Could you please reproduce the entries exactly, leaving out any pictures?

[Object correspondence data]
————————

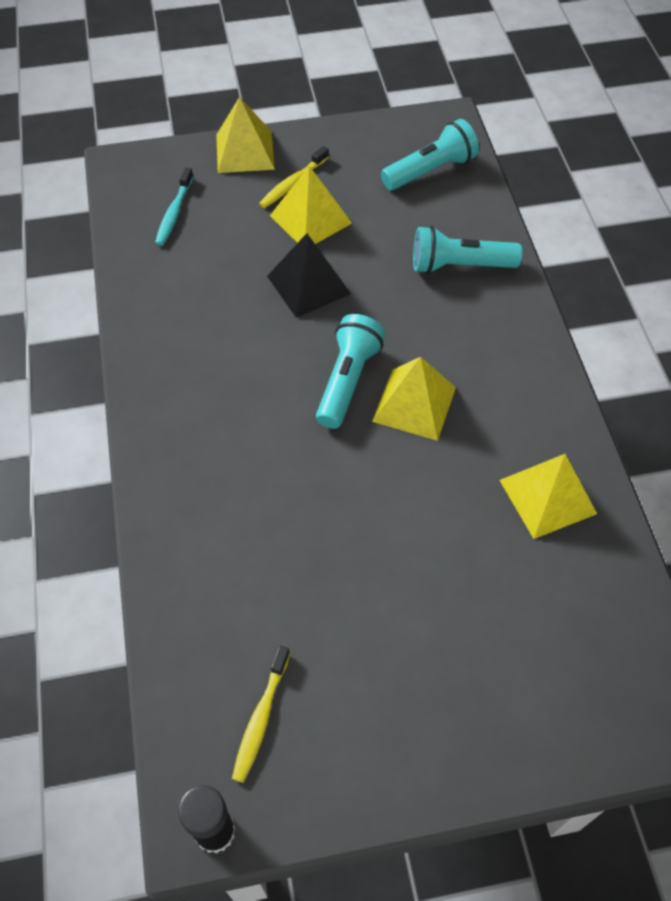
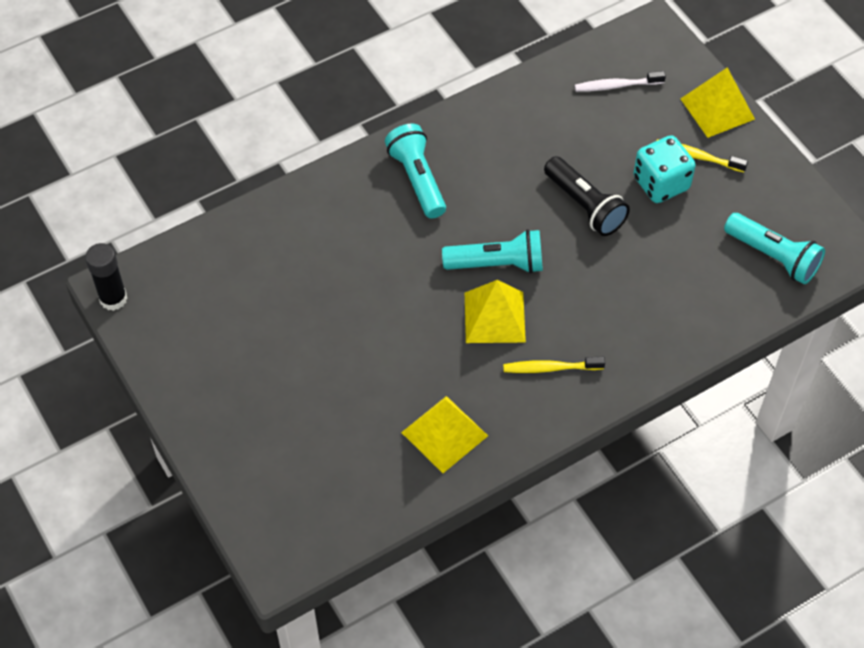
camera: 70 degrees right, 0 degrees up
(174, 213) = (616, 86): turquoise toothbrush -> white toothbrush
(260, 718) = (194, 298): yellow toothbrush -> yellow toothbrush (550, 368)
(308, 284) = (585, 206): black pyramid -> black flashlight
(310, 219) = (661, 183): yellow pyramid -> turquoise dice
(459, 265) = (664, 310): turquoise flashlight -> turquoise flashlight (417, 179)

————————

### Exercise solution
camera: 70 degrees right, 0 degrees up
(174, 213) = (616, 86): turquoise toothbrush -> white toothbrush
(260, 718) = (194, 298): yellow toothbrush -> yellow toothbrush (550, 368)
(308, 284) = (585, 206): black pyramid -> black flashlight
(310, 219) = (661, 183): yellow pyramid -> turquoise dice
(459, 265) = (664, 310): turquoise flashlight -> turquoise flashlight (417, 179)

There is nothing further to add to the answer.